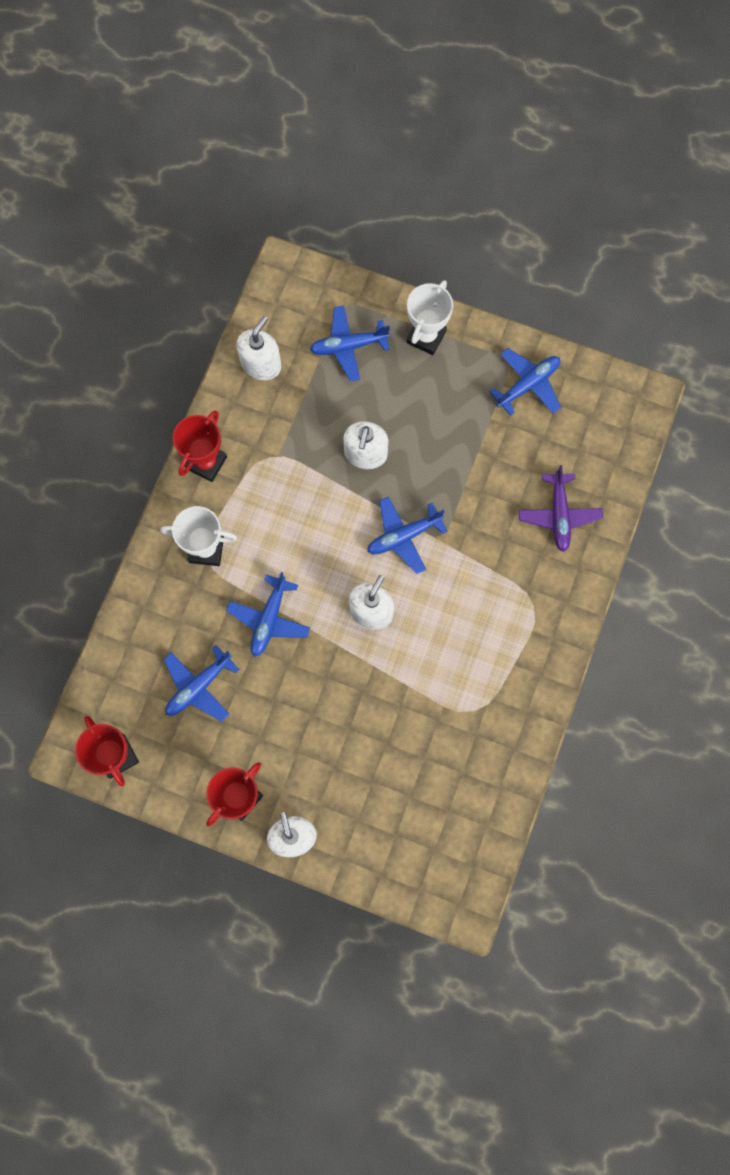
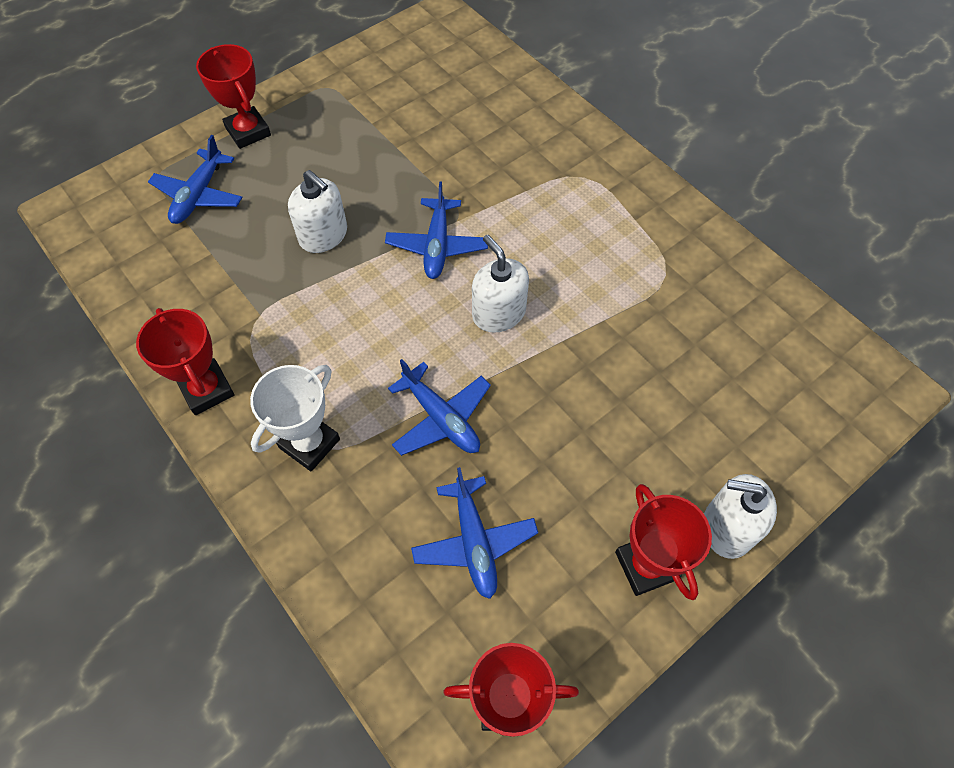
camera: 60 degrees left, 15 degrees down
(261, 364) = (145, 279): white soap dispenser -> none
(426, 337) = (248, 131): white trophy -> red trophy
(528, 385) = (362, 82): blue plane -> none
(559, 515) = (505, 118): purple plane -> none

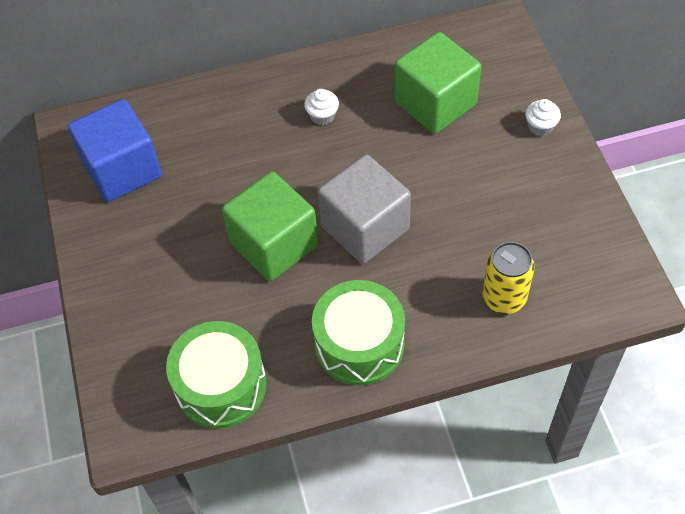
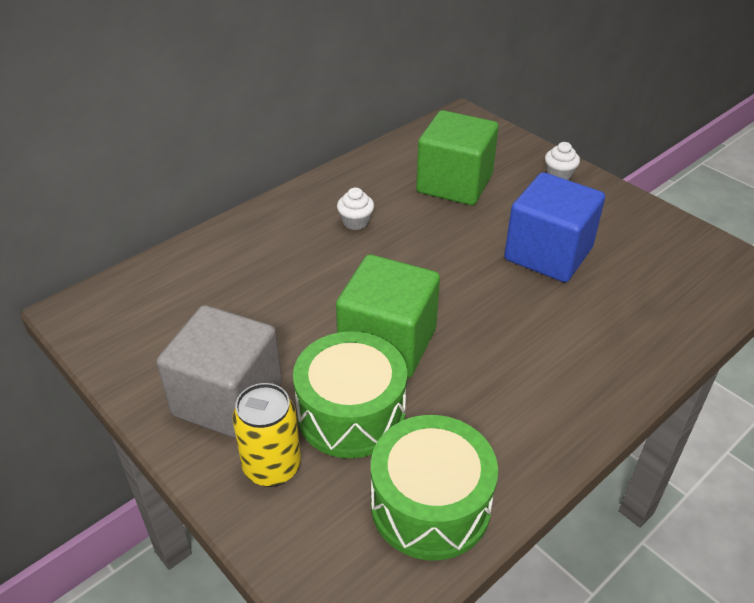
camera: 30 degrees left, 15 degrees down
(122, 169) = (167, 330): blue cube -> blue cube (548, 254)
(359, 344) = (548, 402): green drum -> green drum (351, 413)
(365, 227) = (469, 298): grey cube -> grey cube (227, 399)
(504, 298) = (647, 311): yellow can -> yellow can (272, 467)

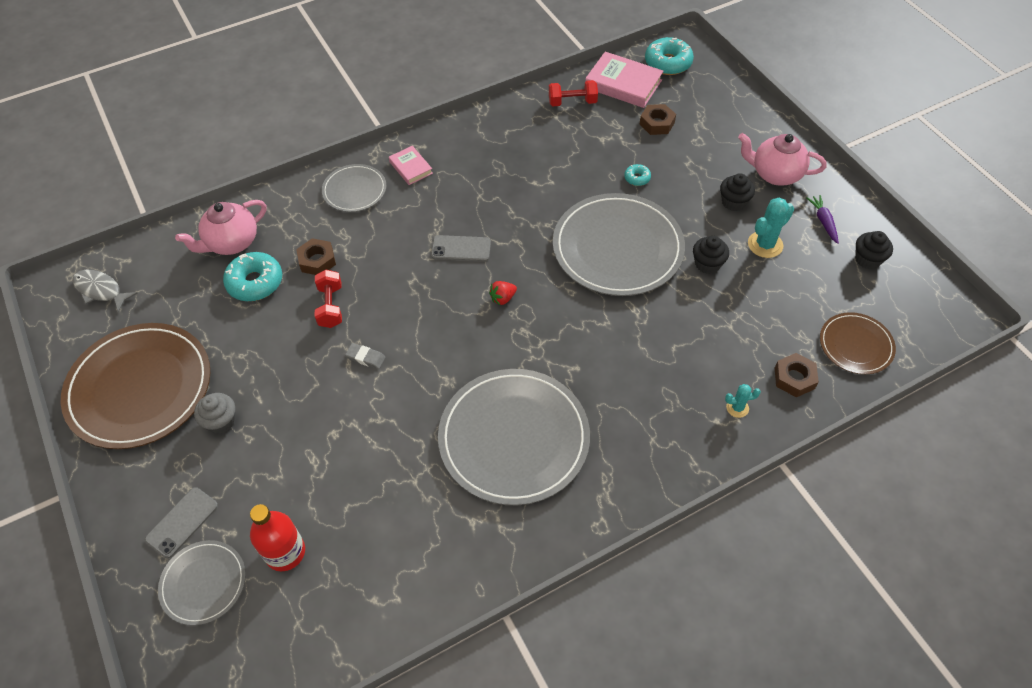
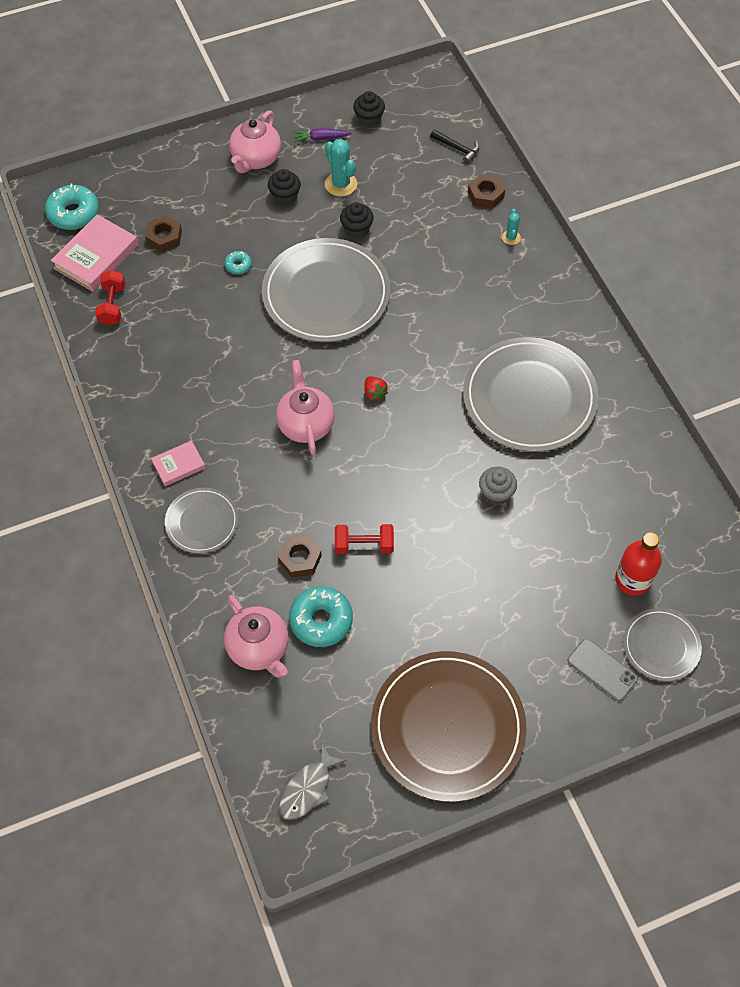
camera: 85 degrees left, 5 degrees up
(221, 421) = (494, 643): grey cupcake -> grey cupcake (496, 493)
(365, 357) = (431, 513): grey eraser -> none
(461, 249) = (305, 424): grey phone -> pink teapot
(856, 345) = (457, 148): brown plate -> black hammer

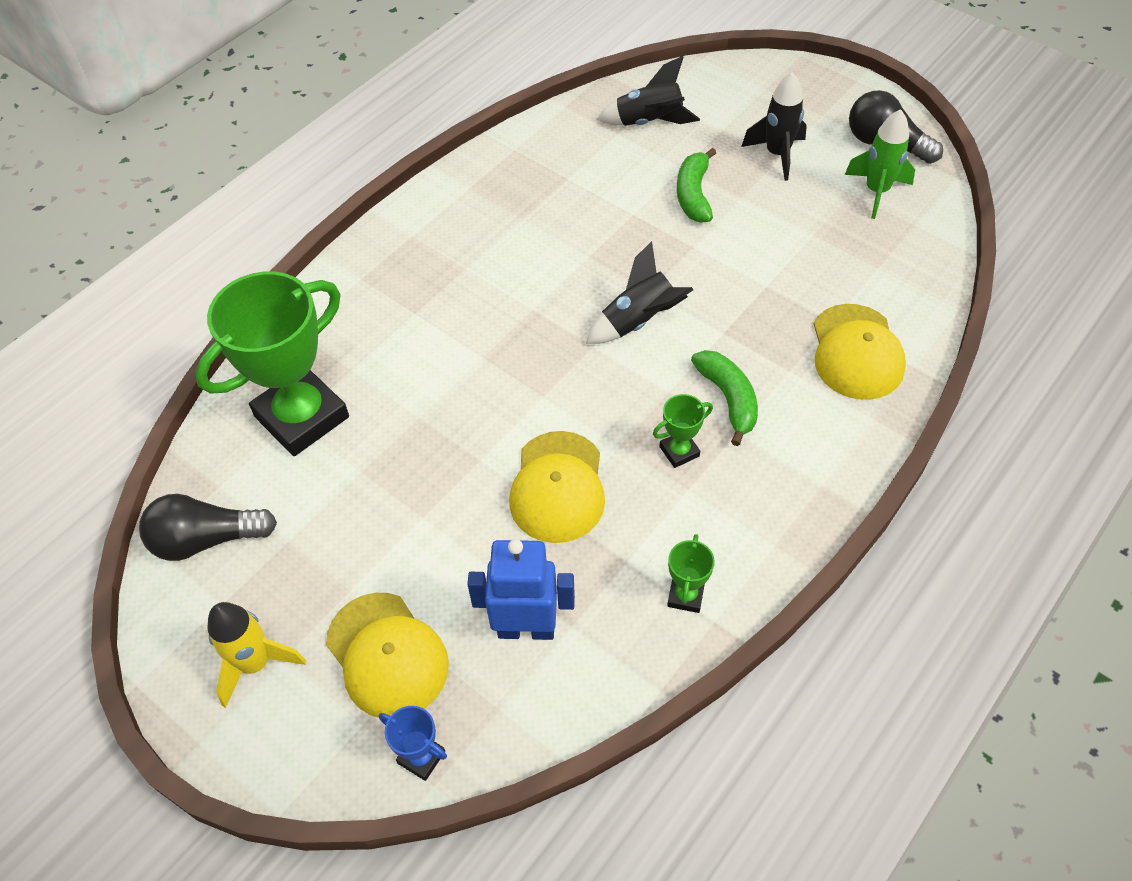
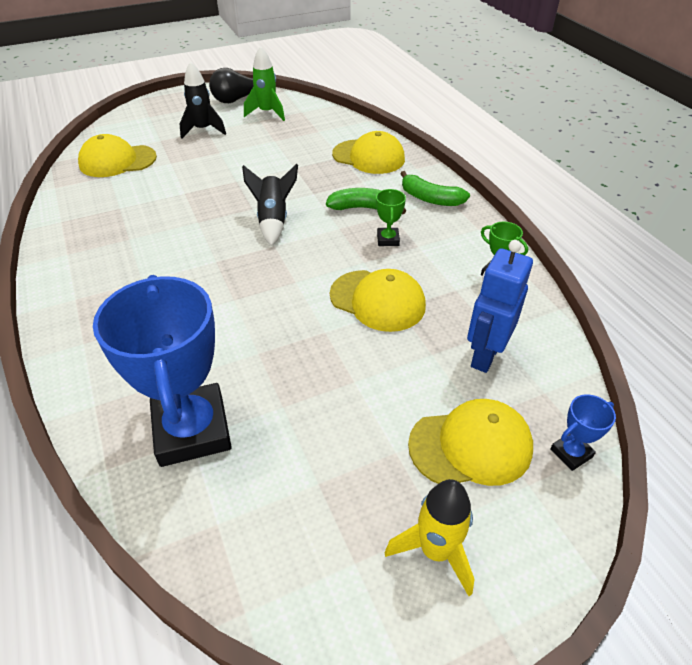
camera: 65 degrees left, 10 degrees down
(206, 539) = (272, 554): black light bulb -> none
(302, 417) = (192, 430): green trophy -> blue trophy
(649, 122) = (117, 161): black rocket -> yellow cap
(693, 194) = (197, 166): green banana -> green banana (430, 198)

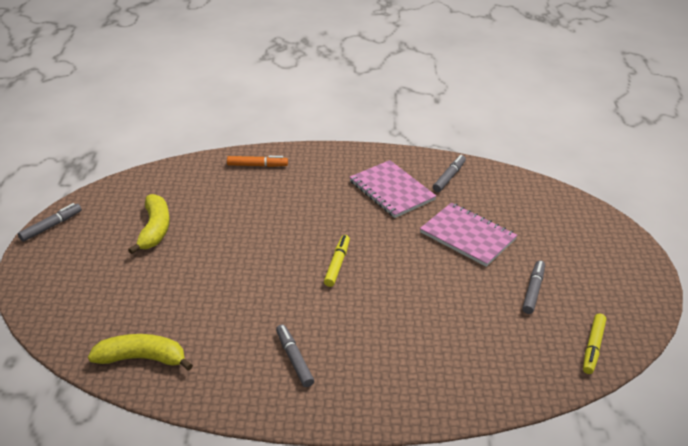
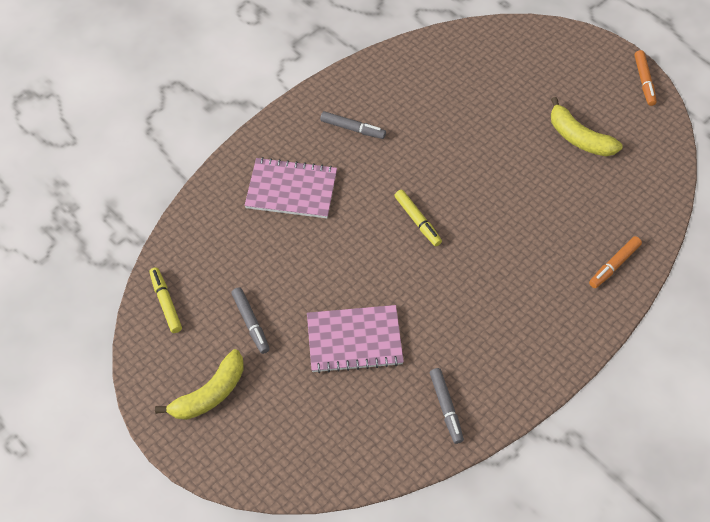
camera: 135 degrees right, 20 degrees up
(51, 226) = (644, 81): grey marker -> orange marker
(142, 358) = (438, 58): yellow banana -> yellow banana (209, 394)
(392, 190) = (472, 339): pink notebook -> pink notebook (291, 190)

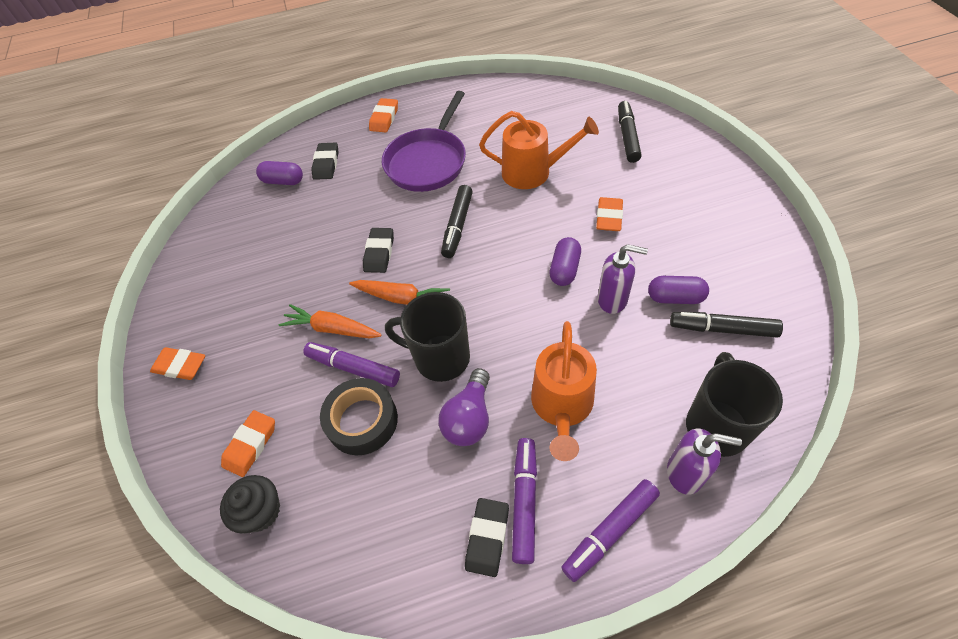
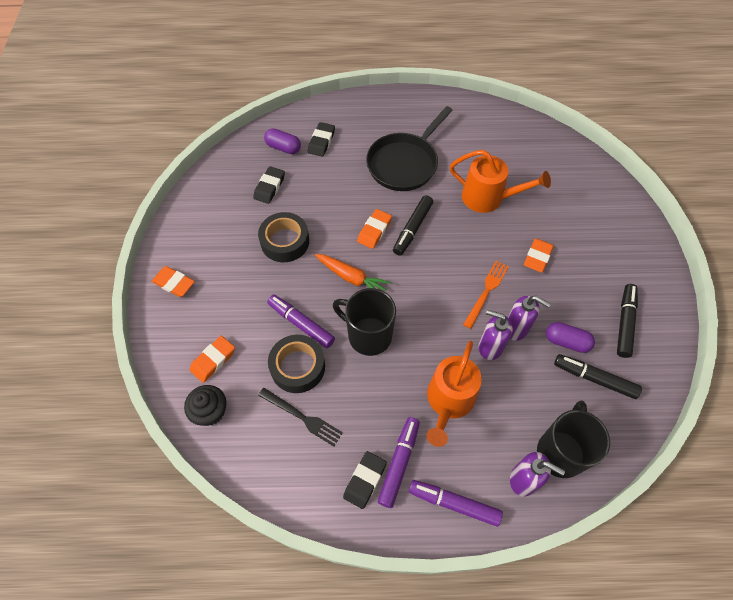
camera: 10 degrees right, 5 degrees up
(310, 280) = (285, 241): none -> black tape
(332, 329) = (292, 287): orange carrot -> none
(379, 253) = (344, 234): black eraser -> black eraser (269, 187)
(384, 118) = (379, 112): orange eraser -> orange eraser (374, 231)
(384, 482) = (302, 417): none -> black fork
(428, 161) = (405, 163): purple pan -> black pan
(469, 418) = (377, 389): purple light bulb -> none
(564, 269) = (486, 291): purple capsule -> orange fork
(589, 329) = (490, 347): none -> purple soap dispenser
(610, 531) = (454, 504): purple marker -> purple marker turned 45 degrees clockwise
(627, 137) = (578, 188): black marker -> black marker (624, 323)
○ ○ ○ ○ ○ ○ ○
Everything above from the line containing "(365, 227) = (469, 298): grey" through the line containing "(589, 329) = (490, 347): none" must be repeated exactly, and the pictures must be left out.

#### SOLUTION FOR THIS PROBLEM:
(365, 227) = (469, 298): grey cube -> grey cube (227, 399)
(504, 298) = (647, 311): yellow can -> yellow can (272, 467)

camera: 85 degrees left, 5 degrees up
(221, 421) = (494, 643): grey cupcake -> grey cupcake (496, 493)
(365, 357) = (431, 513): grey eraser -> none
(461, 249) = (305, 424): grey phone -> pink teapot
(856, 345) = (457, 148): brown plate -> black hammer

camera: 65 degrees left, 10 degrees down
(206, 539) = (272, 554): black light bulb -> none
(302, 417) = (192, 430): green trophy -> blue trophy
(649, 122) = (117, 161): black rocket -> yellow cap
(693, 194) = (197, 166): green banana -> green banana (430, 198)

camera: 135 degrees right, 20 degrees up
(51, 226) = (644, 81): grey marker -> orange marker
(142, 358) = (438, 58): yellow banana -> yellow banana (209, 394)
(392, 190) = (472, 339): pink notebook -> pink notebook (291, 190)

camera: 10 degrees right, 5 degrees up
(310, 280) = (285, 241): none -> black tape
(332, 329) = (292, 287): orange carrot -> none
(379, 253) = (344, 234): black eraser -> black eraser (269, 187)
(384, 118) = (379, 112): orange eraser -> orange eraser (374, 231)
(384, 482) = (302, 417): none -> black fork
(428, 161) = (405, 163): purple pan -> black pan
(469, 418) = (377, 389): purple light bulb -> none
(564, 269) = (486, 291): purple capsule -> orange fork
(589, 329) = (490, 347): none -> purple soap dispenser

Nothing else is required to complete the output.